#### Available data
• • •
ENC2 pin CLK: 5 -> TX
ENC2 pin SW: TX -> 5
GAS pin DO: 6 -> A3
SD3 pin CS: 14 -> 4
• • •
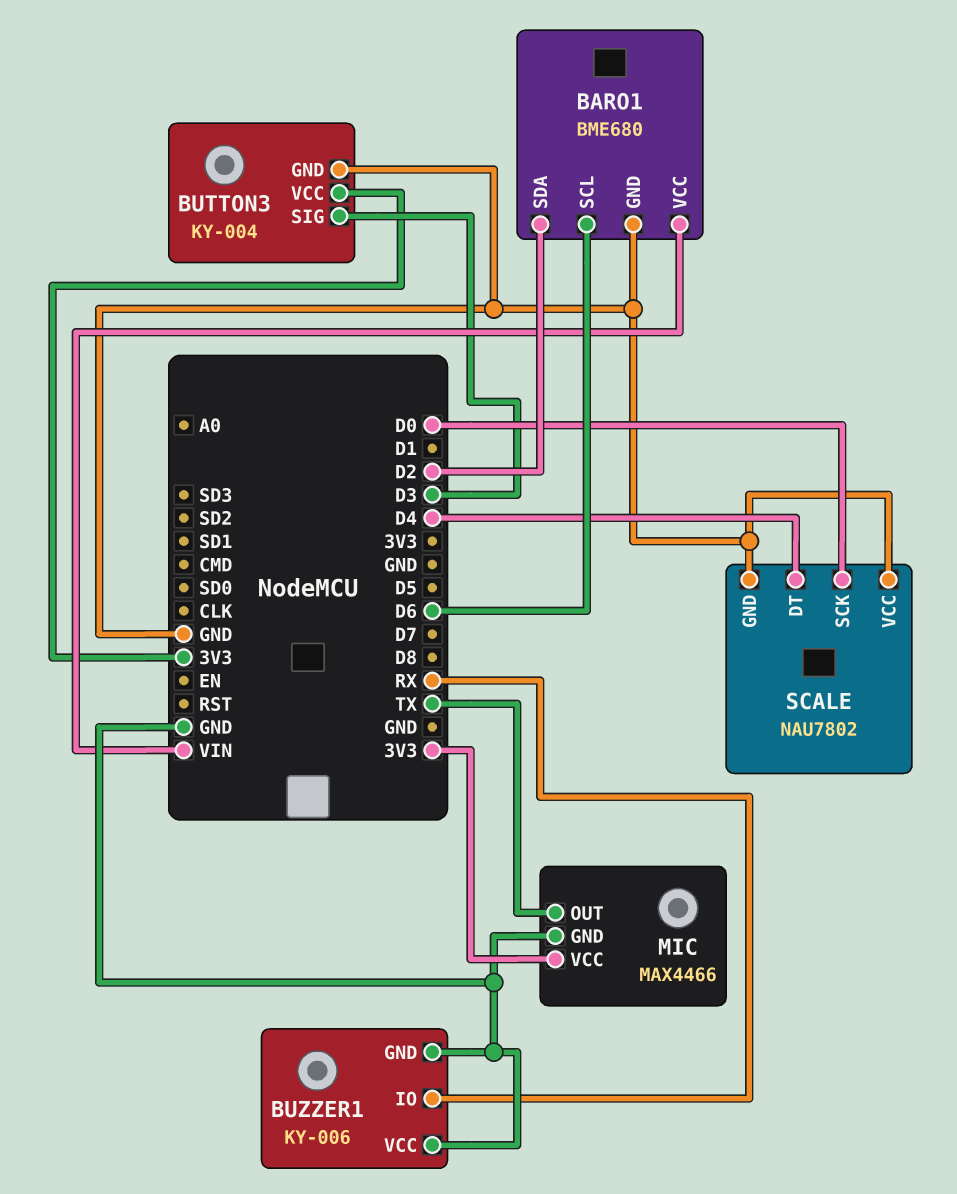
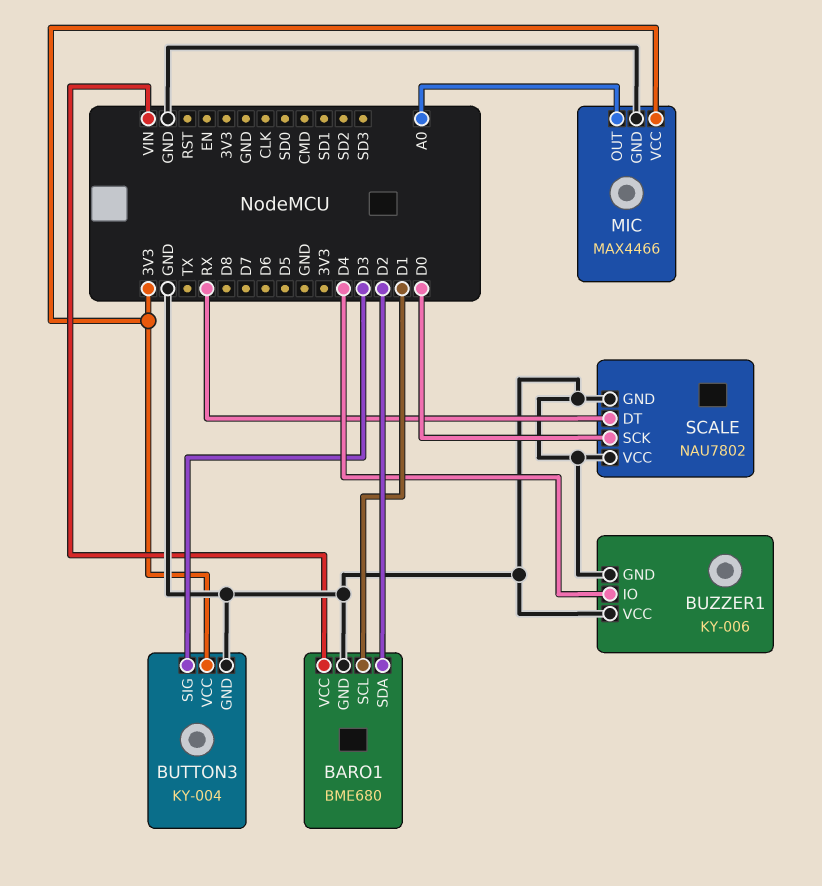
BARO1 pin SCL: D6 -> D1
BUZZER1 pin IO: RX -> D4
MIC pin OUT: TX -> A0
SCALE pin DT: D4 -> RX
• • •
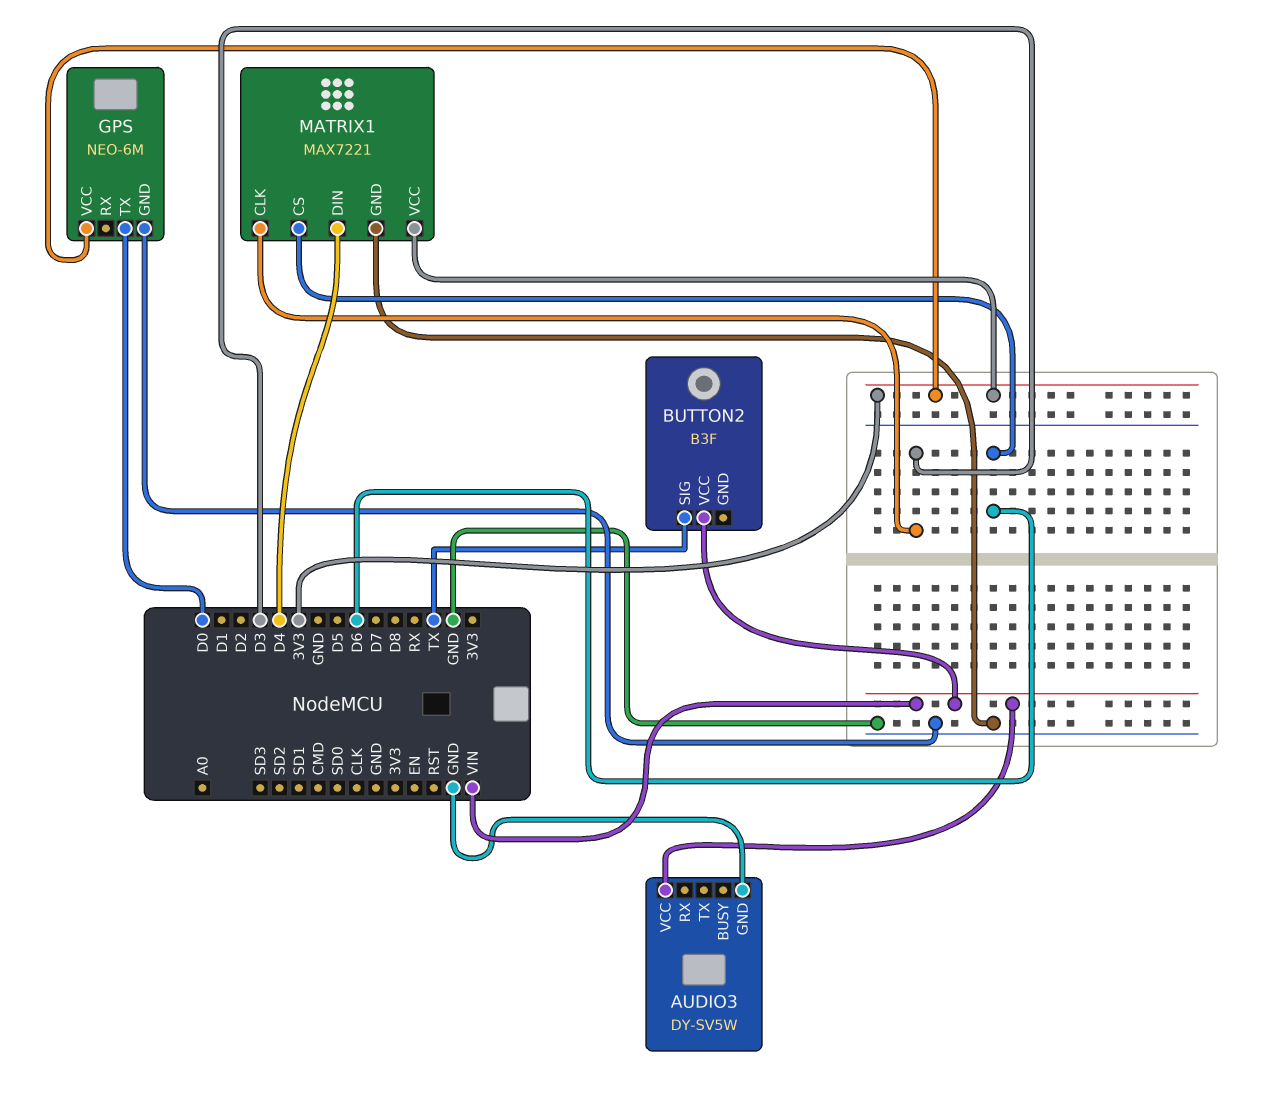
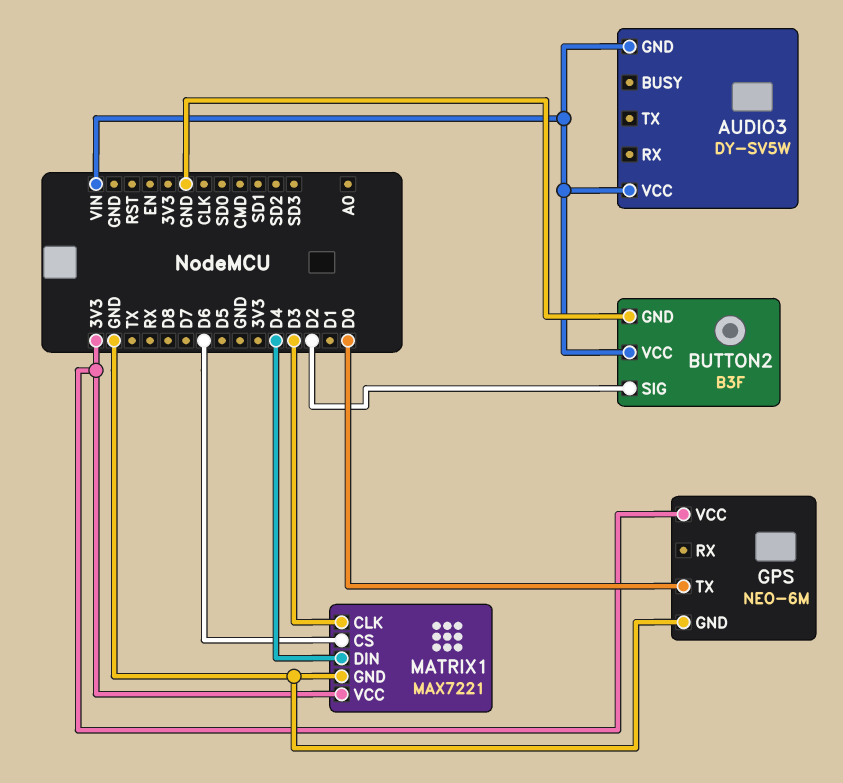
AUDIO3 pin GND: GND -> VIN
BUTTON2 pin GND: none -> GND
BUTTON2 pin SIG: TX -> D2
• • •
#### The task
From the material above, set down exactly the lines starting at the one with "BUZZER1 pin IO: RX -> D4" and ending at the one with "SCALE pin DT: D4 -> RX", end lines included.

#### Reply
BUZZER1 pin IO: RX -> D4
MIC pin OUT: TX -> A0
SCALE pin DT: D4 -> RX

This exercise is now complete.